■ Problem description ■
Read the lines of the data below and retrieve those with "trapezoid".

....................

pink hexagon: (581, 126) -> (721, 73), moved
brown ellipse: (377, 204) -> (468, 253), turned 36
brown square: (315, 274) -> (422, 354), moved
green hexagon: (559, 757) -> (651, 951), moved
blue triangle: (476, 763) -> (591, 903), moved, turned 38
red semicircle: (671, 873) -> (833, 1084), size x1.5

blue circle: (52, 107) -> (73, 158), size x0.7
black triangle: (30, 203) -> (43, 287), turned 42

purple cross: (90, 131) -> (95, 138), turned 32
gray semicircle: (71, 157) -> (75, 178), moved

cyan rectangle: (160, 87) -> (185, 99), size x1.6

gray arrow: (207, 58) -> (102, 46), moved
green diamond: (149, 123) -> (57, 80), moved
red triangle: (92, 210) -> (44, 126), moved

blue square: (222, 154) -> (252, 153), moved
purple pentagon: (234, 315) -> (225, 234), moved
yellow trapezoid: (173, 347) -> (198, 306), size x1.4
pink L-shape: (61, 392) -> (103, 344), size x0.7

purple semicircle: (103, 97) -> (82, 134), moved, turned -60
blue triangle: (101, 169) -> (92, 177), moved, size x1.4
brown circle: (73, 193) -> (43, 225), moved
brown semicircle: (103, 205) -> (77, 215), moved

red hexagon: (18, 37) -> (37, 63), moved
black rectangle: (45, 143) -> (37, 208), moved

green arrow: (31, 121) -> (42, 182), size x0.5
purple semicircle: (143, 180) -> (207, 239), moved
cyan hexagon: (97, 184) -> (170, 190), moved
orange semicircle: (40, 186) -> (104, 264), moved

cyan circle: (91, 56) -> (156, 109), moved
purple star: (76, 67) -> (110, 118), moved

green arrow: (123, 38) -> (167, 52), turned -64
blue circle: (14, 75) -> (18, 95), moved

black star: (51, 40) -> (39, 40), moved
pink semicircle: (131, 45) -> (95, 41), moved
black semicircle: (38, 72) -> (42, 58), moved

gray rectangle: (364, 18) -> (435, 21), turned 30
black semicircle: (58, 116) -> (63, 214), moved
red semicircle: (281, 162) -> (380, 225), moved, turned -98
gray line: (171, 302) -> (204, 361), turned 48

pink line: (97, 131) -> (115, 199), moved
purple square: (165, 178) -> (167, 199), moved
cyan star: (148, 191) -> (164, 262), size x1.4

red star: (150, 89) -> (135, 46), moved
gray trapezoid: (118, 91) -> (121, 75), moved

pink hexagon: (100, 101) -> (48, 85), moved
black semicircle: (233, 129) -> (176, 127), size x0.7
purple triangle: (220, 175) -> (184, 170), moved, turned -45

....................

■ Response to the task ■
yellow trapezoid: (173, 347) -> (198, 306), size x1.4
gray trapezoid: (118, 91) -> (121, 75), moved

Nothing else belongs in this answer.